### What is required
Look through the data below for the string "plus", and copy every line where it turns up.

### Available records
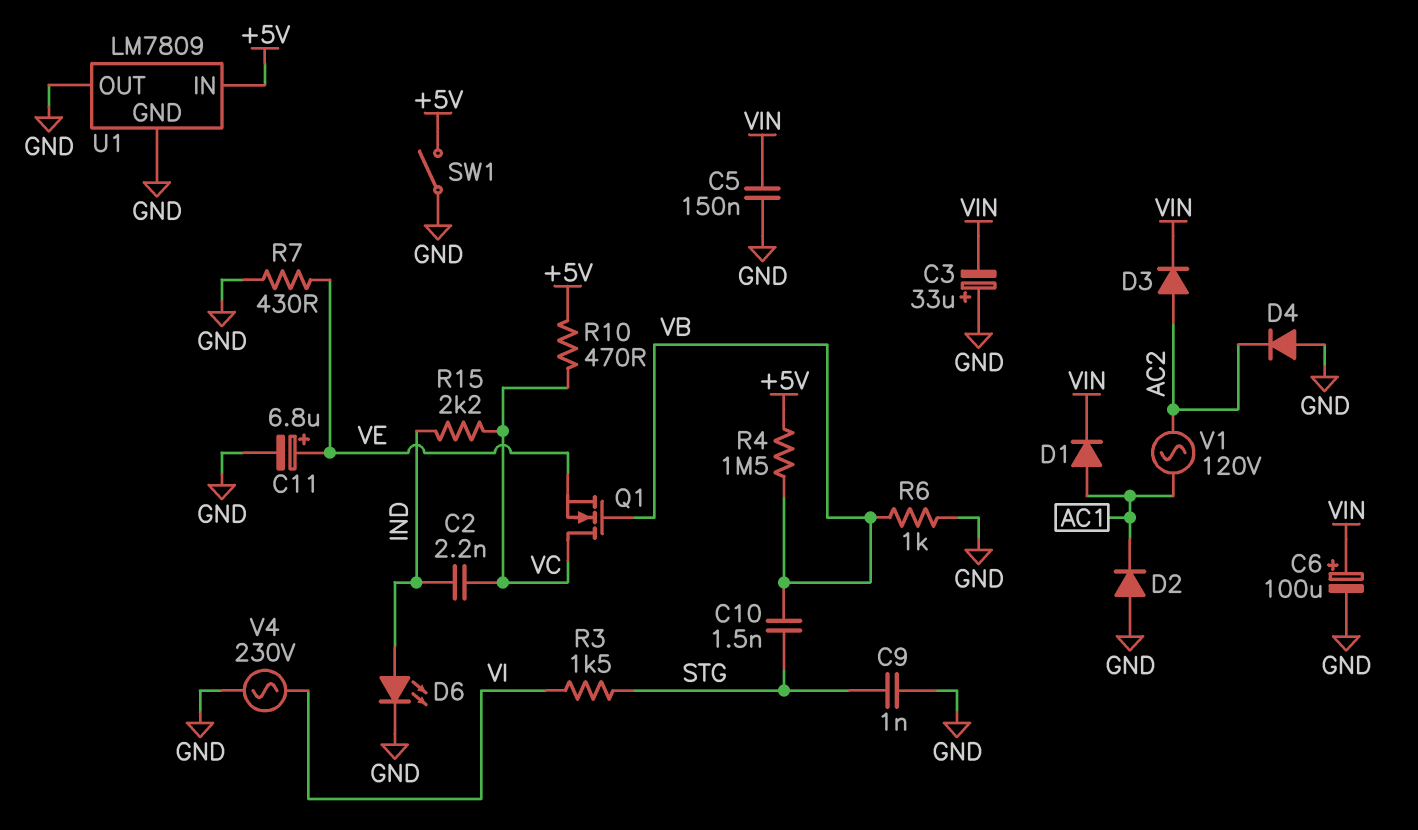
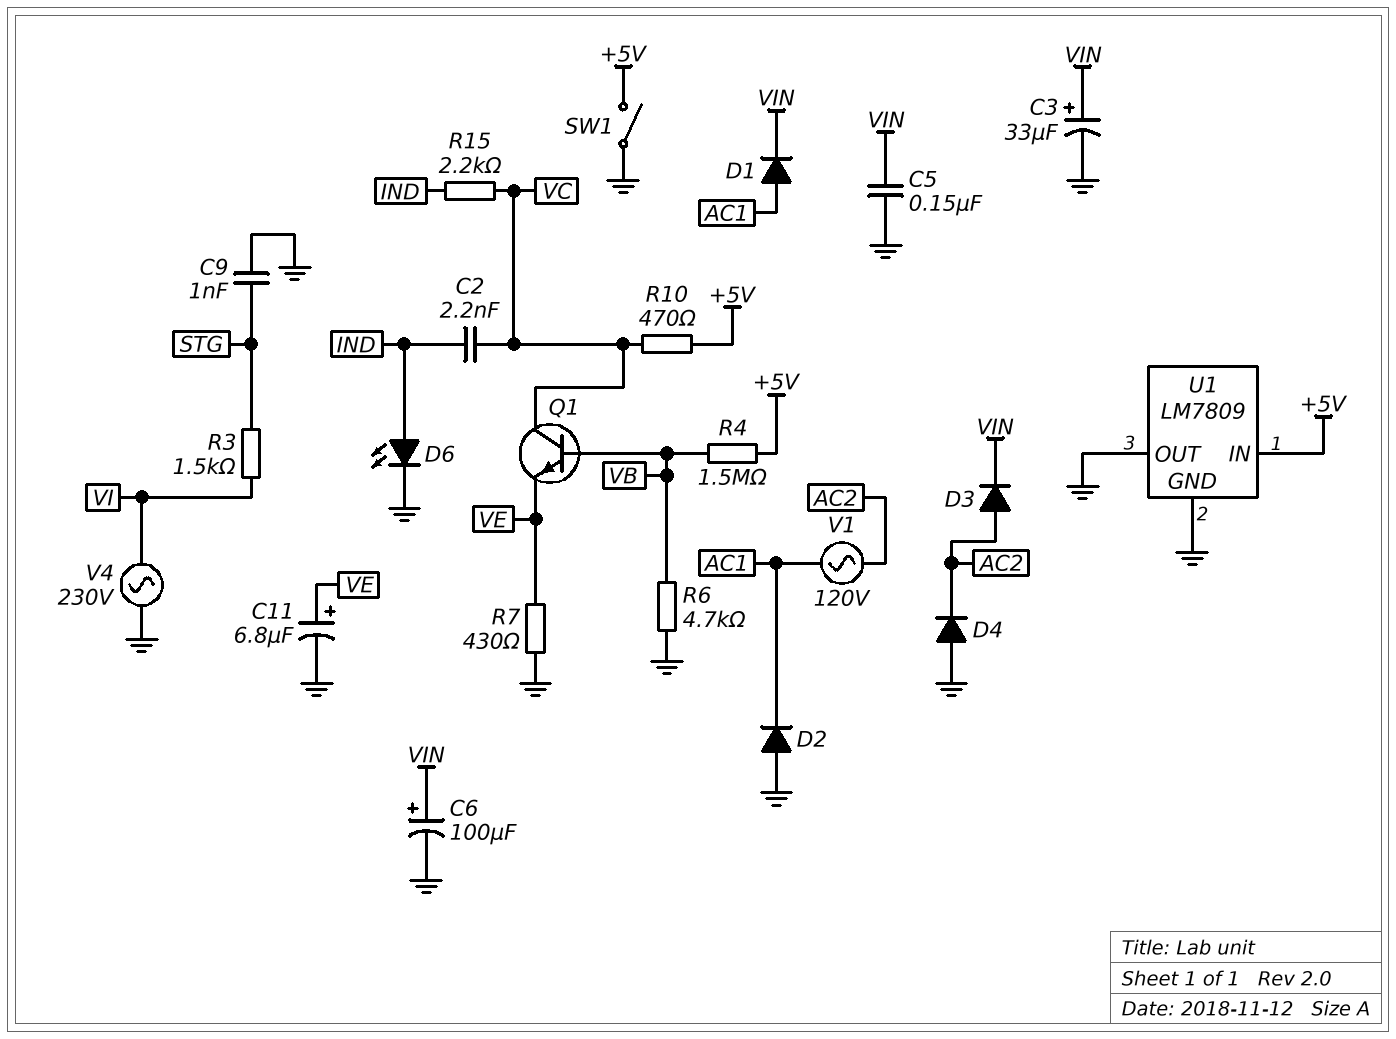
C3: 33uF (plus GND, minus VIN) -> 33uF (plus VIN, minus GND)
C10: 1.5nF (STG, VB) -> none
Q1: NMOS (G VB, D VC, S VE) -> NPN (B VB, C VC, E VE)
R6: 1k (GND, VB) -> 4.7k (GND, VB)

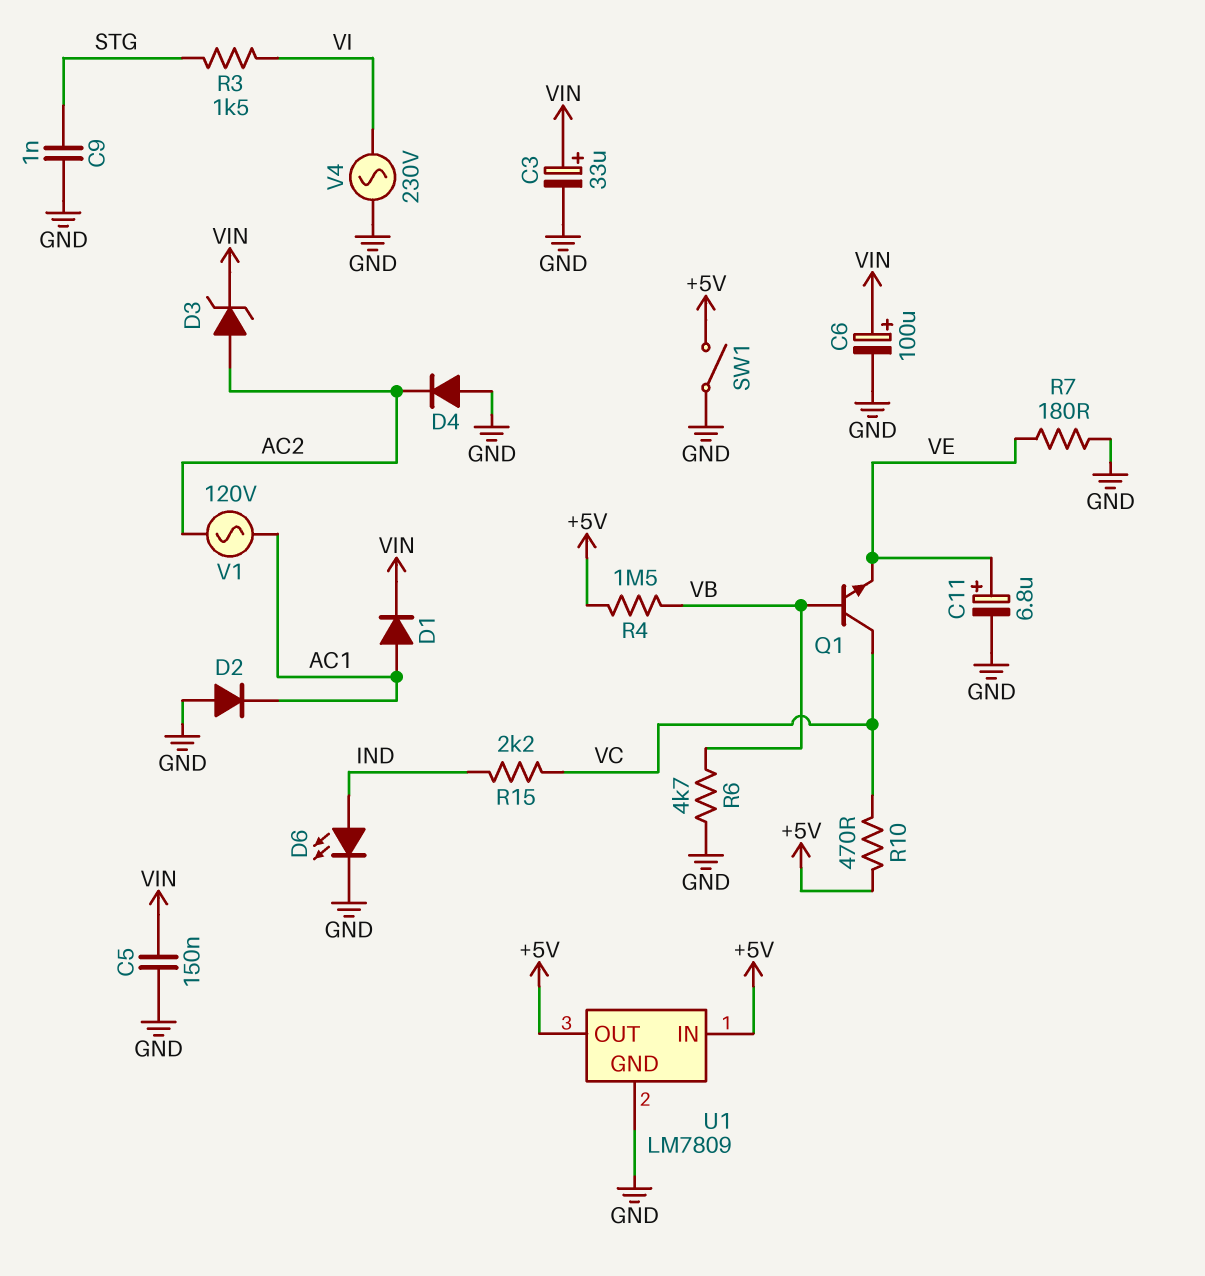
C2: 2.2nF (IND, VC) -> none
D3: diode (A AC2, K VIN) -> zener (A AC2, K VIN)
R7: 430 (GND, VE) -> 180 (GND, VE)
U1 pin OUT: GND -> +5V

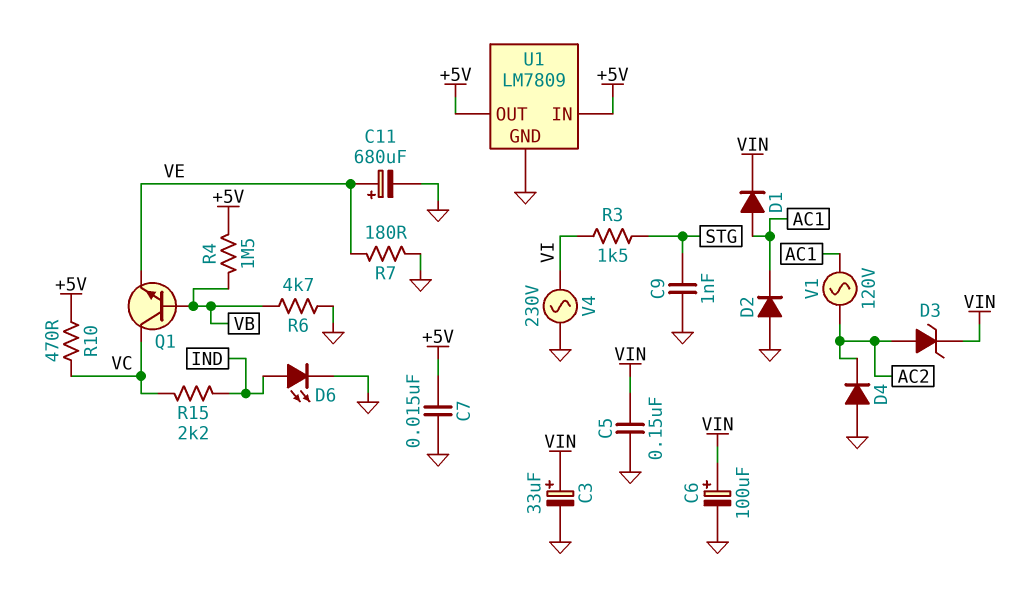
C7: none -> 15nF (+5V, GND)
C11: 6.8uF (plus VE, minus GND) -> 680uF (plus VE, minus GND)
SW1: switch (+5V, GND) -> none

### Result of the task
C3: 33uF (plus GND, minus VIN) -> 33uF (plus VIN, minus GND)
C11: 6.8uF (plus VE, minus GND) -> 680uF (plus VE, minus GND)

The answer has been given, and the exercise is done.